• [THE TASK]
Reproduce every line of the entries below verbatim, omitting the pictures from your answer.

### GIVEN INFORMATION ###

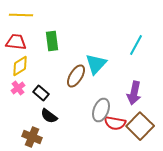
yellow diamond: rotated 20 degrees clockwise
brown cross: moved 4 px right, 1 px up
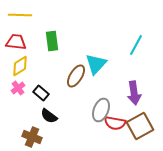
yellow line: moved 1 px left
purple arrow: rotated 20 degrees counterclockwise
brown square: rotated 16 degrees clockwise
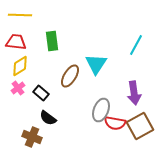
cyan triangle: rotated 10 degrees counterclockwise
brown ellipse: moved 6 px left
black semicircle: moved 1 px left, 2 px down
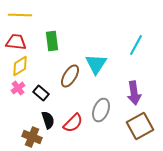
black semicircle: moved 2 px down; rotated 144 degrees counterclockwise
red semicircle: moved 42 px left; rotated 55 degrees counterclockwise
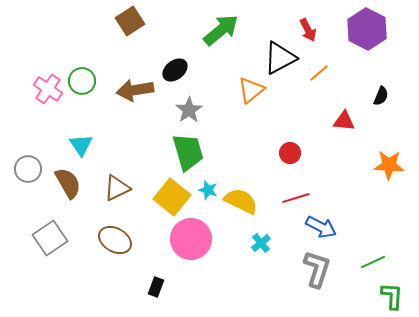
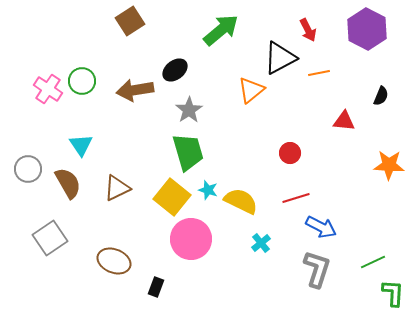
orange line: rotated 30 degrees clockwise
brown ellipse: moved 1 px left, 21 px down; rotated 8 degrees counterclockwise
green L-shape: moved 1 px right, 3 px up
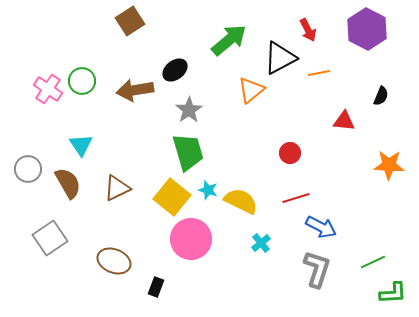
green arrow: moved 8 px right, 10 px down
green L-shape: rotated 84 degrees clockwise
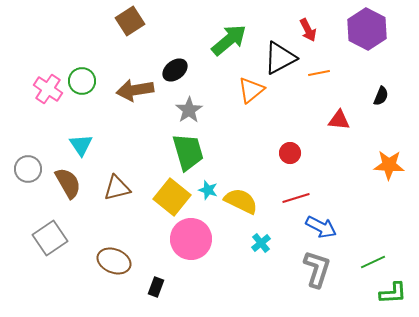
red triangle: moved 5 px left, 1 px up
brown triangle: rotated 12 degrees clockwise
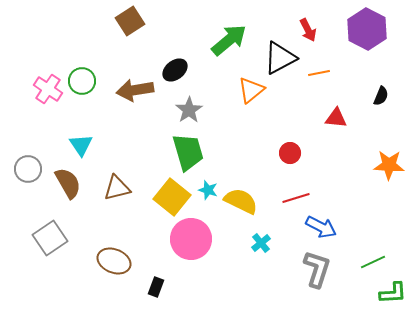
red triangle: moved 3 px left, 2 px up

###

• [RESULT BELOW]
yellow diamond: rotated 20 degrees clockwise
brown cross: moved 4 px right, 1 px up
yellow line: moved 1 px left
purple arrow: rotated 20 degrees counterclockwise
brown square: rotated 16 degrees clockwise
cyan triangle: rotated 10 degrees counterclockwise
brown ellipse: moved 6 px left
black semicircle: moved 1 px left, 2 px down
black semicircle: moved 2 px down; rotated 144 degrees counterclockwise
red semicircle: moved 42 px left; rotated 55 degrees counterclockwise
orange line: rotated 30 degrees clockwise
brown ellipse: moved 1 px left, 21 px down; rotated 8 degrees counterclockwise
green L-shape: moved 1 px right, 3 px up
green arrow: moved 8 px right, 10 px down
green L-shape: rotated 84 degrees clockwise
red triangle: moved 5 px left, 1 px up
brown triangle: rotated 12 degrees clockwise
red triangle: moved 3 px left, 2 px up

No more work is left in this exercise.